Your instructions ::
Write out the data below in full, unchanged, minus the images.

[Spatial object tracking data]
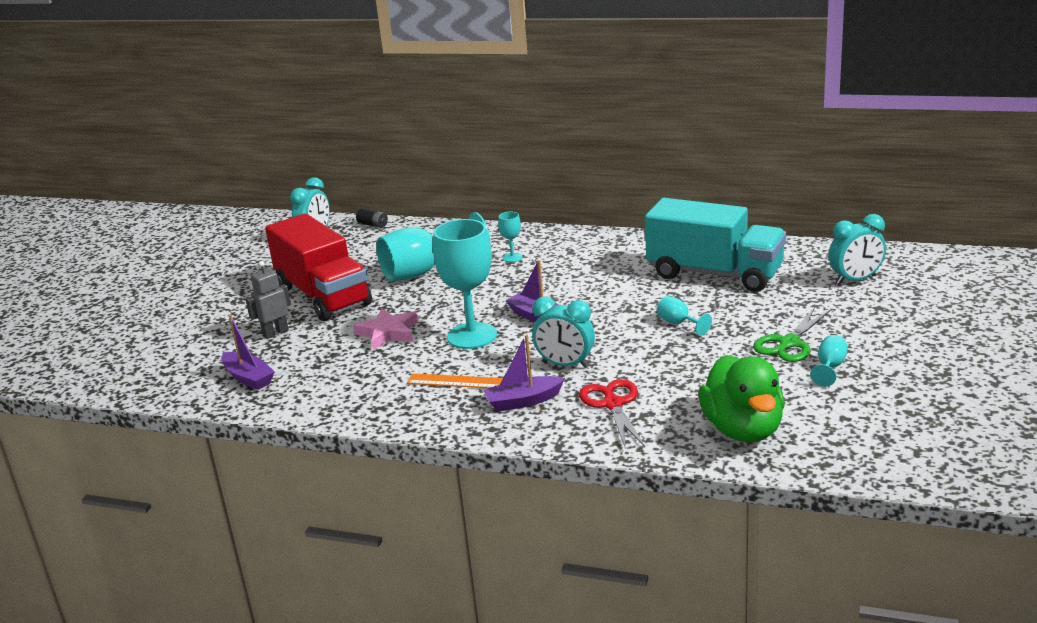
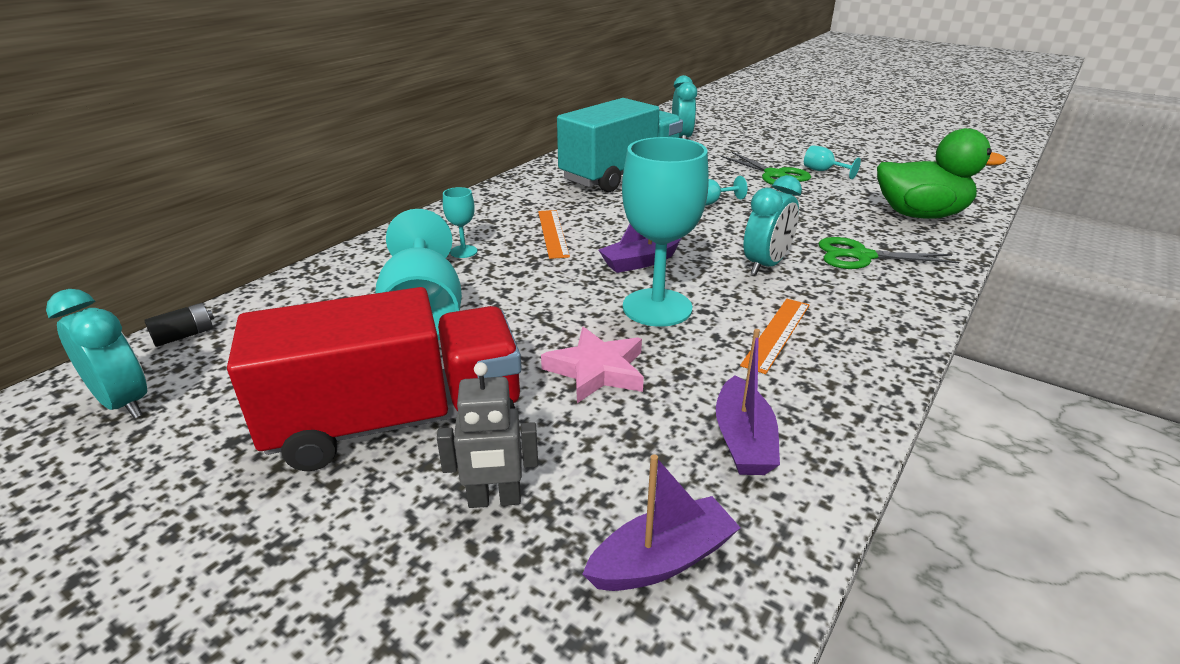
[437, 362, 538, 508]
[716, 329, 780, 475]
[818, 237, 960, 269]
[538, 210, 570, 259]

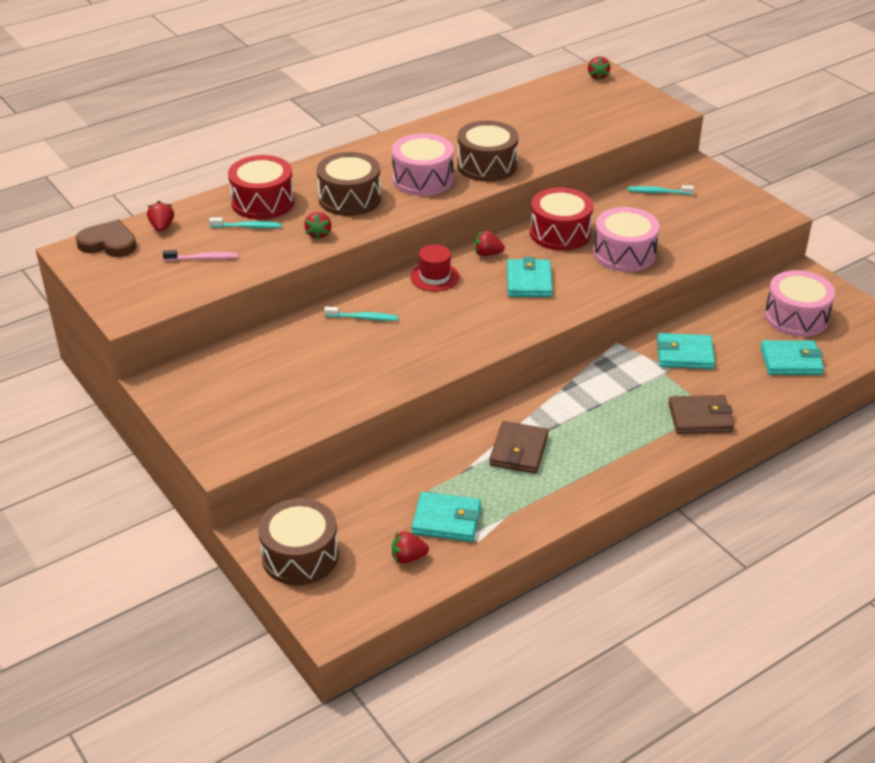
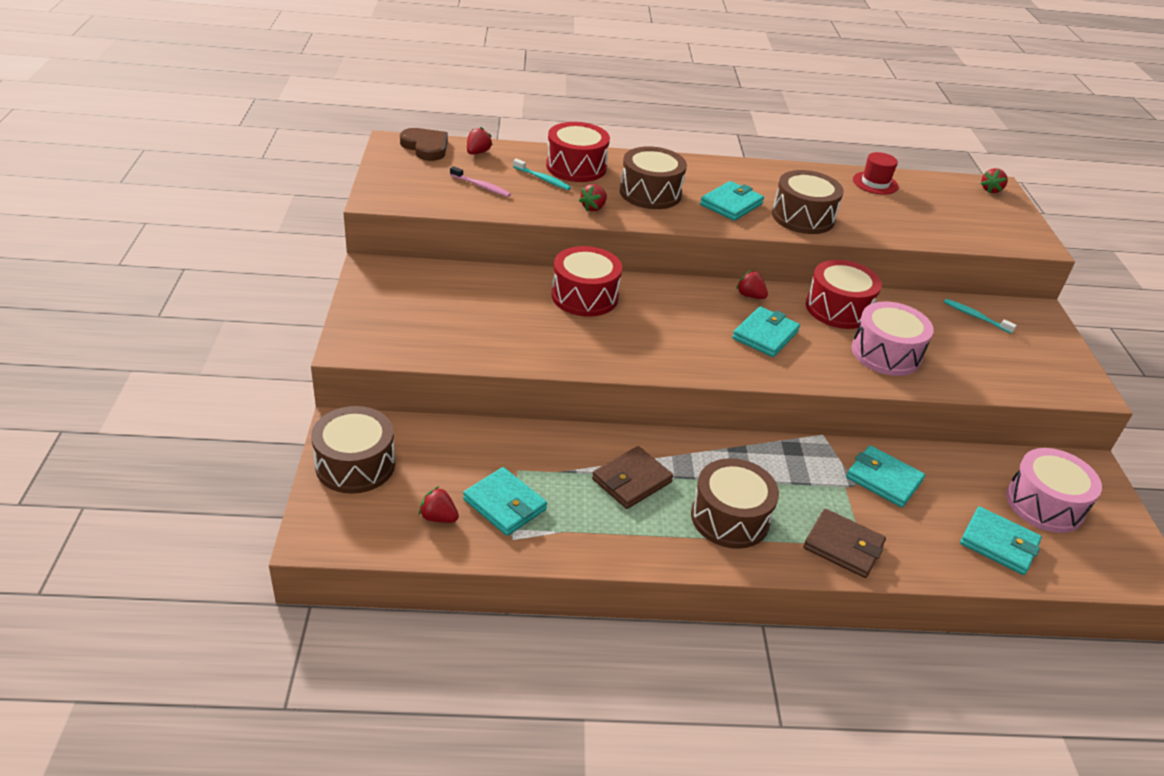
[552, 246, 622, 317]
[700, 181, 764, 221]
[853, 152, 899, 195]
[691, 458, 779, 549]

Completed exercise ::
[437, 362, 538, 508]
[716, 329, 780, 475]
[818, 237, 960, 269]
[538, 210, 570, 259]

[552, 246, 622, 317]
[700, 181, 764, 221]
[853, 152, 899, 195]
[691, 458, 779, 549]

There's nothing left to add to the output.